### Description of the task
Swap "inland" for "coastal" in the lines from the one with "sheath (973, 555)" up to and including the one with "center [502, 584].". Give back only those lines, otherwise unchanged.

### Material to process

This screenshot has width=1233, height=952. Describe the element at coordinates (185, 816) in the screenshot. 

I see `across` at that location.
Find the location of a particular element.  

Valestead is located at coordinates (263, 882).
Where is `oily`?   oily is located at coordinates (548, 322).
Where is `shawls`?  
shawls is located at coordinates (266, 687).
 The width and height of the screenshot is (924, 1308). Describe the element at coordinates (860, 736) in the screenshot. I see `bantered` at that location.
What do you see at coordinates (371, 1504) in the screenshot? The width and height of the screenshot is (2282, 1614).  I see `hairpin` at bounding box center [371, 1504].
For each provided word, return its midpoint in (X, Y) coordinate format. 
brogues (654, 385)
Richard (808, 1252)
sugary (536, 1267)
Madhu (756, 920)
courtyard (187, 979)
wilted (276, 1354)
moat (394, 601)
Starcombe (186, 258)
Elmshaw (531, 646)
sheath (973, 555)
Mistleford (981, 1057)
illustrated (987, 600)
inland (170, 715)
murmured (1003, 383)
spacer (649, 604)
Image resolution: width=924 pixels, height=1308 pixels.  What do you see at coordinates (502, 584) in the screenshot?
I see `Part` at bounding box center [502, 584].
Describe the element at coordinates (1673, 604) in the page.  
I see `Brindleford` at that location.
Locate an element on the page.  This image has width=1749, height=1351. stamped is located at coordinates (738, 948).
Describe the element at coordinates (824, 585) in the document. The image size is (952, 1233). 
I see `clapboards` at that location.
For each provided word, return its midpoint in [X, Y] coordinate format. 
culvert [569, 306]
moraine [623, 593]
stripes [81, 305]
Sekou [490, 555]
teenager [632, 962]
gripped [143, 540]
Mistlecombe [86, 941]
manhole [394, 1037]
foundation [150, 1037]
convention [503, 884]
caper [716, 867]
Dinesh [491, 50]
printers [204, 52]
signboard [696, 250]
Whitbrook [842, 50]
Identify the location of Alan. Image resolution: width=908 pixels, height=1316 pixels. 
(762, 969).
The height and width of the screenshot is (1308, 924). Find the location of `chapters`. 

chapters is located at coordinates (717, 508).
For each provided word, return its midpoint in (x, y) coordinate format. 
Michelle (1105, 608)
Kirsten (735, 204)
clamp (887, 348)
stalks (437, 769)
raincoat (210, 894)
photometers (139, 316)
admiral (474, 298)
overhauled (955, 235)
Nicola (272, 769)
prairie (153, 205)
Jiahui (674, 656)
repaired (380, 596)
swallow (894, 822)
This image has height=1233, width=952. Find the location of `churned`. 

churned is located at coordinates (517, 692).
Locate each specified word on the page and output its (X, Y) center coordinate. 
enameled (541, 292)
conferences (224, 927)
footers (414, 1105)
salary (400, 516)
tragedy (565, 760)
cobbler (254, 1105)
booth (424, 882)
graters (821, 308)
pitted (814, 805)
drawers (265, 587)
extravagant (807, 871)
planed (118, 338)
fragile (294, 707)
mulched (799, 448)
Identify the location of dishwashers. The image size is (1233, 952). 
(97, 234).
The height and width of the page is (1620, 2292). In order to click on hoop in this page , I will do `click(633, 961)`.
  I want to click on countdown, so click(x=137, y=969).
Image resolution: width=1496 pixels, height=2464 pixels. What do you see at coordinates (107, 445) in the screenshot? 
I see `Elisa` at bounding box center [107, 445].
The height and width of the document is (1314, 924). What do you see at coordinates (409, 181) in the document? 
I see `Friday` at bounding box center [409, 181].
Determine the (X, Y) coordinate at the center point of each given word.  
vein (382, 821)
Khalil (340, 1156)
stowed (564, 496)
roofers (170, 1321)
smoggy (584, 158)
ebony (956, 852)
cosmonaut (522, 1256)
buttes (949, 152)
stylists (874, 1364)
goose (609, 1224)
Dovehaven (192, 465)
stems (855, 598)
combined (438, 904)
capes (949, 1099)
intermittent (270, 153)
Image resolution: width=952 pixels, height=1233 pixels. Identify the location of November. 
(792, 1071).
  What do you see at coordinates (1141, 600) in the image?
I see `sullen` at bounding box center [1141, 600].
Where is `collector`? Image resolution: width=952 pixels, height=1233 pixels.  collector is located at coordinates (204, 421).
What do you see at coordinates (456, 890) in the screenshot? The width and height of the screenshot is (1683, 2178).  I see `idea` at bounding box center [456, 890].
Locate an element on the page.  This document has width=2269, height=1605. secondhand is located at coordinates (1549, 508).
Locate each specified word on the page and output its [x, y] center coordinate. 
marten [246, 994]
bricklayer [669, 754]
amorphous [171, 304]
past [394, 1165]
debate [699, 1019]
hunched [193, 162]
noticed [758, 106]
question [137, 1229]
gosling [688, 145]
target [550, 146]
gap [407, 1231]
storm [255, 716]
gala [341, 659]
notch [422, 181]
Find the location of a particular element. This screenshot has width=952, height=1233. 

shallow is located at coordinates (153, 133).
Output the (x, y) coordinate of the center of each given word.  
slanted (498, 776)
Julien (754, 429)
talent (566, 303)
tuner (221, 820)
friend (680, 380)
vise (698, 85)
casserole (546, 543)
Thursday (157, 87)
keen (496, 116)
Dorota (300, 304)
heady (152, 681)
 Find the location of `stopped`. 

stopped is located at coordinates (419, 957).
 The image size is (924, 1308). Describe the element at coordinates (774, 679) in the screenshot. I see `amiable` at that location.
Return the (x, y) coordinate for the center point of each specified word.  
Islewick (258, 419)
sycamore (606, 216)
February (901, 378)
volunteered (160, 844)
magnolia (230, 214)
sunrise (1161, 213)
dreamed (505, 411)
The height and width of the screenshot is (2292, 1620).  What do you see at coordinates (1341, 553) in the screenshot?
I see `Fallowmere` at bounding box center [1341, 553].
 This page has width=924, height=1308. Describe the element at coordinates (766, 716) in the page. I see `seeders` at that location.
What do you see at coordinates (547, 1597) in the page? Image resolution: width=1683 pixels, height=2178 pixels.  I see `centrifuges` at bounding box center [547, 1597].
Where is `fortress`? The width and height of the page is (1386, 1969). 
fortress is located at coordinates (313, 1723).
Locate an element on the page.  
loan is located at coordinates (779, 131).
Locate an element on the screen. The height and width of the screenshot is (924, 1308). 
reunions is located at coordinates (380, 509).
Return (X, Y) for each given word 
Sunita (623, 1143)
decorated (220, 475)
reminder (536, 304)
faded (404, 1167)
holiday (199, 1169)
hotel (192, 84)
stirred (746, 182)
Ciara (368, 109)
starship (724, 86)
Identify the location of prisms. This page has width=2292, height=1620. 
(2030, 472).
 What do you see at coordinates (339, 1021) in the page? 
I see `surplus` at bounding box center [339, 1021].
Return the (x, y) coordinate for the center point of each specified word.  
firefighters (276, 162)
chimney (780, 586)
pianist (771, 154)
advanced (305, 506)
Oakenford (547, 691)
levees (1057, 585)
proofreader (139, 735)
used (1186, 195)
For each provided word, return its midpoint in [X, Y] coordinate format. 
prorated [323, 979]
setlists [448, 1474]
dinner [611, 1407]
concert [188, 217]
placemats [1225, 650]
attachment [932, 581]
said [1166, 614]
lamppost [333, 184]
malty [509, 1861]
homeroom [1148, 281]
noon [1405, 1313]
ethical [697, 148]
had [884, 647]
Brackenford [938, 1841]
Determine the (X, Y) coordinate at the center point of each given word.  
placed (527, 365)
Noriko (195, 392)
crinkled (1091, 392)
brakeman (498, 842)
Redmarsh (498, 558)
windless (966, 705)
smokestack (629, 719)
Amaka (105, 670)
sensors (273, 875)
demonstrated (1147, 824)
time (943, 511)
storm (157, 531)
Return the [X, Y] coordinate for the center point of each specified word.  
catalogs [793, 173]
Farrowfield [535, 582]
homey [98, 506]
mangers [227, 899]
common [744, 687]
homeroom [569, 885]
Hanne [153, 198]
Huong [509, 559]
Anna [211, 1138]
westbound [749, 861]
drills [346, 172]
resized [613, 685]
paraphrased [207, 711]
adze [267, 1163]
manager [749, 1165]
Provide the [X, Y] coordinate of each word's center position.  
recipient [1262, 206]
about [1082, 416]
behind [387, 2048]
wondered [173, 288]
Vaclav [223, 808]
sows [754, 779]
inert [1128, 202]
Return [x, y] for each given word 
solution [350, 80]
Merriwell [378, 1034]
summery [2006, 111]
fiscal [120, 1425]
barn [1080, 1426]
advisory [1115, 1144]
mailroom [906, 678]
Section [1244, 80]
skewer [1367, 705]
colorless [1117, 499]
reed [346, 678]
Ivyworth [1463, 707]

### Completed exercise
sheath (973, 555)
Mistleford (981, 1057)
illustrated (987, 600)
coastal (170, 715)
murmured (1003, 383)
spacer (649, 604)
Image resolution: width=924 pixels, height=1308 pixels.  What do you see at coordinates (502, 584) in the screenshot?
I see `Part` at bounding box center [502, 584].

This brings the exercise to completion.